AIM OF THE EXERCISE
Skip the images; return every entry exactly.

RAW DATA

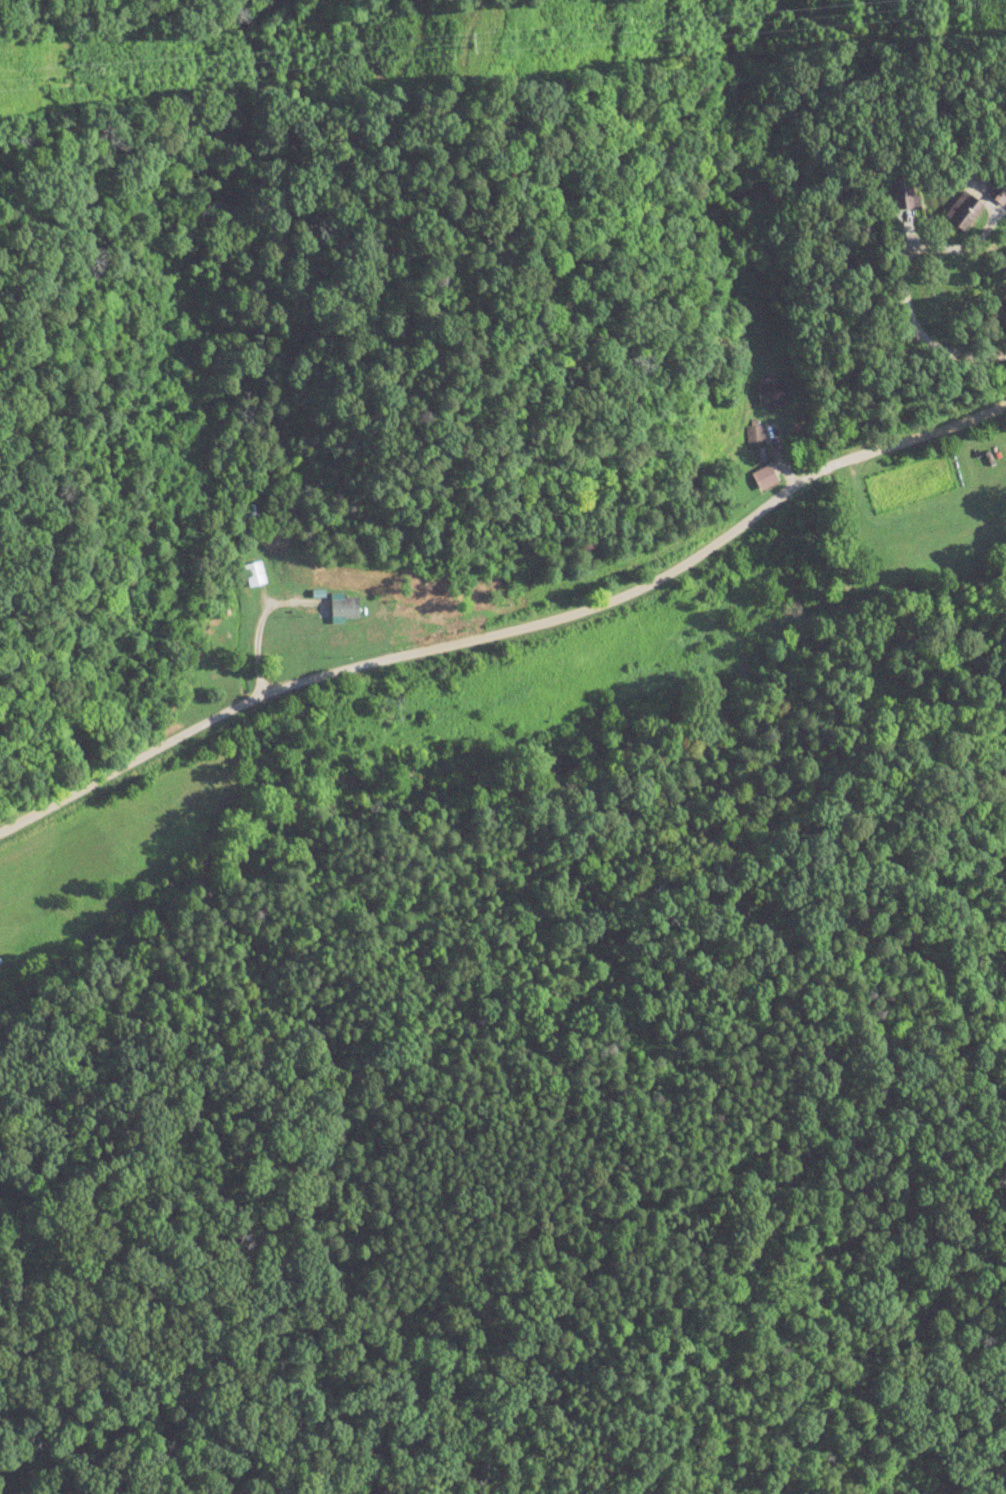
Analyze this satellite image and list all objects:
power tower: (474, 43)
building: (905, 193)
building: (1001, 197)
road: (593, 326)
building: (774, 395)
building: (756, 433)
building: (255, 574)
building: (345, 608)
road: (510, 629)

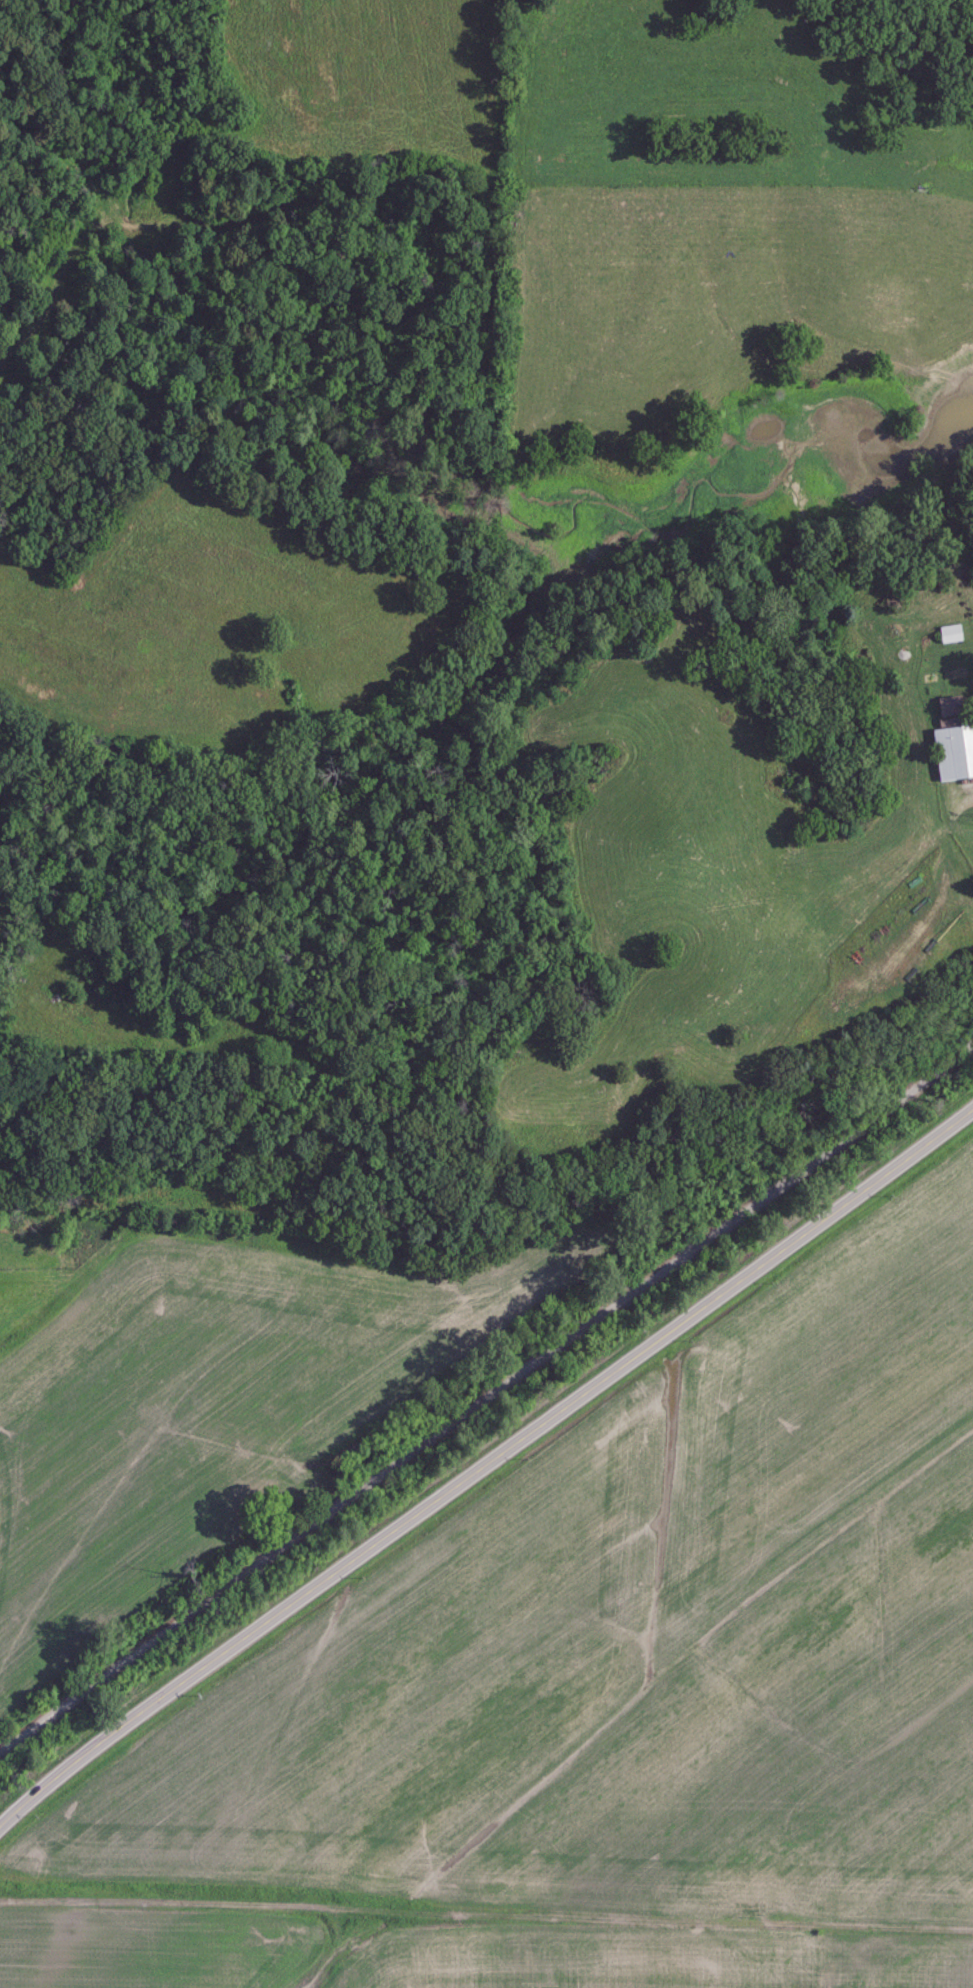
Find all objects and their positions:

SOLUTION TO THIS PROBLEM
Analyze this satellite image and list all objects:
power tower: (474, 43)
building: (905, 193)
building: (1001, 197)
road: (593, 326)
building: (774, 395)
building: (756, 433)
building: (255, 574)
building: (345, 608)
road: (510, 629)

Find all objects and their positions:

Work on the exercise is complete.